## WHAT TO DO:
Copy out each line containing "cone" from the entries below.

## RECORD EXTRACTS:

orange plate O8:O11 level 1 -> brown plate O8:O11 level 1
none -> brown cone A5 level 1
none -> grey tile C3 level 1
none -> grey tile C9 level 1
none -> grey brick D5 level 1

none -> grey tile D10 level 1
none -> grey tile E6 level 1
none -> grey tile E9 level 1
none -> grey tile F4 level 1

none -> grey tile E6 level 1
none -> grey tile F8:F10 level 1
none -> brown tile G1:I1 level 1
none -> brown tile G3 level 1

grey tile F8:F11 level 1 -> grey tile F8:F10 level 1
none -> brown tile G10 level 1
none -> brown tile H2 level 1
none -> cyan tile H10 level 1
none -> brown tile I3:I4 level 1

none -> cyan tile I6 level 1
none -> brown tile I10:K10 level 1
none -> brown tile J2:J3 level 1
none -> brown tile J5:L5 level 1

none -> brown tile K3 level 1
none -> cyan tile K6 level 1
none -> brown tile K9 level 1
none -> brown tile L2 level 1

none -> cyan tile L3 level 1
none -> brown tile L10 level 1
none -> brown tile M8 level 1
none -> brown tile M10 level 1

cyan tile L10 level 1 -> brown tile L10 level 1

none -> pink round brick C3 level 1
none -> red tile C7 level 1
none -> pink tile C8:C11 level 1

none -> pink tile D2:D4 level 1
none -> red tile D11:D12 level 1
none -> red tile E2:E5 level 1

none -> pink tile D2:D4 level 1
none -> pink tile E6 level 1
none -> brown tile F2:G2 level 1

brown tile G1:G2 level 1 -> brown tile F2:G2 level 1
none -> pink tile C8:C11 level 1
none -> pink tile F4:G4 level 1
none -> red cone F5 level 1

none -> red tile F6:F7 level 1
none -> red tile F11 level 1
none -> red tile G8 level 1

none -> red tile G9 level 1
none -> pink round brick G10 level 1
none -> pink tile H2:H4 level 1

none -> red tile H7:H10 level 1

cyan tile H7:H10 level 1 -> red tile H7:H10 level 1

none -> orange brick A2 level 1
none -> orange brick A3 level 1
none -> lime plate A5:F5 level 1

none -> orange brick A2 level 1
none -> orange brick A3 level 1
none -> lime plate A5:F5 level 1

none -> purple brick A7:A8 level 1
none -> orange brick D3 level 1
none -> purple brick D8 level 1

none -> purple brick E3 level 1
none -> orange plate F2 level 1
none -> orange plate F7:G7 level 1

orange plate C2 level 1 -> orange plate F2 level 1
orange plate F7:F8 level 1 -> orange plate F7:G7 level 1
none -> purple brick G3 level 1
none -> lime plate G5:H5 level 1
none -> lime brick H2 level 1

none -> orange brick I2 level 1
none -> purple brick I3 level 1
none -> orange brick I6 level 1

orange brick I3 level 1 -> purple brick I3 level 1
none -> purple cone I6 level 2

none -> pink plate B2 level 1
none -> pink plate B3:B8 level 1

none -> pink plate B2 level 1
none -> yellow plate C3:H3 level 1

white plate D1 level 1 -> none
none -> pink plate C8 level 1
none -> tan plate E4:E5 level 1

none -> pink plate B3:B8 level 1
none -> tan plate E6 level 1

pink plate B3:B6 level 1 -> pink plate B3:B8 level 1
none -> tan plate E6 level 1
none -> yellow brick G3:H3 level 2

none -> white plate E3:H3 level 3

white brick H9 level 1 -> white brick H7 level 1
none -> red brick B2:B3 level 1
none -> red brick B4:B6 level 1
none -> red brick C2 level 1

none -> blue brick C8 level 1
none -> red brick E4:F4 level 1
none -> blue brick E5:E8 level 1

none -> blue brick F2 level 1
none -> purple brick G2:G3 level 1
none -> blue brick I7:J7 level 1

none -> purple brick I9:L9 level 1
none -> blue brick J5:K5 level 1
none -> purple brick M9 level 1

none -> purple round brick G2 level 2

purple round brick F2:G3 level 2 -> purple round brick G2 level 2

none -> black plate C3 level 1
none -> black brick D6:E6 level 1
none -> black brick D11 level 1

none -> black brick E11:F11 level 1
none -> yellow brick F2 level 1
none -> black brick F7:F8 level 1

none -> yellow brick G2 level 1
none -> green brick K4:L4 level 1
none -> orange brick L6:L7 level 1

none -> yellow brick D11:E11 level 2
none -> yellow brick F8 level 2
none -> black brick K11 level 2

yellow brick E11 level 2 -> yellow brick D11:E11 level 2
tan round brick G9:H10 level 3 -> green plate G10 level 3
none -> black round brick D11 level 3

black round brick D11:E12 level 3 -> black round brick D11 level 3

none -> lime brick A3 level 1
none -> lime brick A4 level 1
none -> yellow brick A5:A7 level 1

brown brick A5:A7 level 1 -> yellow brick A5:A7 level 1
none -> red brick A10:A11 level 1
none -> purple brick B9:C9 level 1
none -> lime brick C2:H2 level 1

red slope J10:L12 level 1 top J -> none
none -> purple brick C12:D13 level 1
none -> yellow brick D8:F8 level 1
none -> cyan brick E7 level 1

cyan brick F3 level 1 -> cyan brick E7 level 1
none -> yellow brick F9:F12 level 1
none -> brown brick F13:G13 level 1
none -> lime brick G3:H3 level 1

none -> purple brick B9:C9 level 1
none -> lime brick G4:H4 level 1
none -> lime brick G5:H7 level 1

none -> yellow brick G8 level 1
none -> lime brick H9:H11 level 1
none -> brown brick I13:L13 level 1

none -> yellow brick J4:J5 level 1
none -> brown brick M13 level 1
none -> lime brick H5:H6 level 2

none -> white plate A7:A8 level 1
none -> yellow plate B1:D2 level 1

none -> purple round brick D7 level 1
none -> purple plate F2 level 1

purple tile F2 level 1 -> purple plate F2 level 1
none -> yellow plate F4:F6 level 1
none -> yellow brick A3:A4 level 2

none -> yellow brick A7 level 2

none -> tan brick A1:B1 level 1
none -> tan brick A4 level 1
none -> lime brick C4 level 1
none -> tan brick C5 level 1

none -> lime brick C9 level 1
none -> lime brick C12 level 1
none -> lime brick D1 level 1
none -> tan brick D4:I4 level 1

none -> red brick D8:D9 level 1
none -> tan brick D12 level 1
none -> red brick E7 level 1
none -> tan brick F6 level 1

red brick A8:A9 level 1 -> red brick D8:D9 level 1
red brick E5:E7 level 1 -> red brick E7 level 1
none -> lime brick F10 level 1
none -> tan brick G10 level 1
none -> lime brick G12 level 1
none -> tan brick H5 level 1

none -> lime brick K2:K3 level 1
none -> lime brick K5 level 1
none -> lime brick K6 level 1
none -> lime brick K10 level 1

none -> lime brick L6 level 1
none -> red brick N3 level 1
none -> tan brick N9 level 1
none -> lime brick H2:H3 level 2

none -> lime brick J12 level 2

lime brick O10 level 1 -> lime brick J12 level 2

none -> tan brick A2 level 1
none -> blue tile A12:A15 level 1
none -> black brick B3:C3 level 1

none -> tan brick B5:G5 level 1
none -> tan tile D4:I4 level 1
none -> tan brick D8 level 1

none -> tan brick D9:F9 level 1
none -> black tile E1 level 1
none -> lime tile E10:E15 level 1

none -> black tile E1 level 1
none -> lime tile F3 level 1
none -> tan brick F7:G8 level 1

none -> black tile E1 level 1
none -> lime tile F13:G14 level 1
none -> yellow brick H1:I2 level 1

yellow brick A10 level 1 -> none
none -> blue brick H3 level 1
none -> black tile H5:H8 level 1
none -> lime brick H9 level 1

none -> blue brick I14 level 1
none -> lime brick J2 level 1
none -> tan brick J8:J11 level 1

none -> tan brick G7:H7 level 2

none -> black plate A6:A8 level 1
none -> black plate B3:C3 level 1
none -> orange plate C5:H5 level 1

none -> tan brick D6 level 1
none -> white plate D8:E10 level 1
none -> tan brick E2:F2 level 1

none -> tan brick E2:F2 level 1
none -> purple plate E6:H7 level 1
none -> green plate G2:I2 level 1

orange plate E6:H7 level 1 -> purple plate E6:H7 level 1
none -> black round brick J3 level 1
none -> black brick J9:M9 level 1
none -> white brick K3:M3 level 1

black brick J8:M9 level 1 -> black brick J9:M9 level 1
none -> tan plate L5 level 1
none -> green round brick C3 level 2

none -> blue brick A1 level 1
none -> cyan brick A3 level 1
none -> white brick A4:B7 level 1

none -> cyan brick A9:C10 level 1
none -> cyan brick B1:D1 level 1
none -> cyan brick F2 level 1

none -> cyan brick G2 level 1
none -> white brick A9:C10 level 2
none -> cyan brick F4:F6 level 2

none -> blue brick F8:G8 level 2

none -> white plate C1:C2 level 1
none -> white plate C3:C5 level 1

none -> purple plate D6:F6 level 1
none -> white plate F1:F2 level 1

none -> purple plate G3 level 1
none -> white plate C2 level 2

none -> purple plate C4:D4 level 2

## EXERCISE RESPONSE:
none -> brown cone A5 level 1
none -> red cone F5 level 1
none -> purple cone I6 level 2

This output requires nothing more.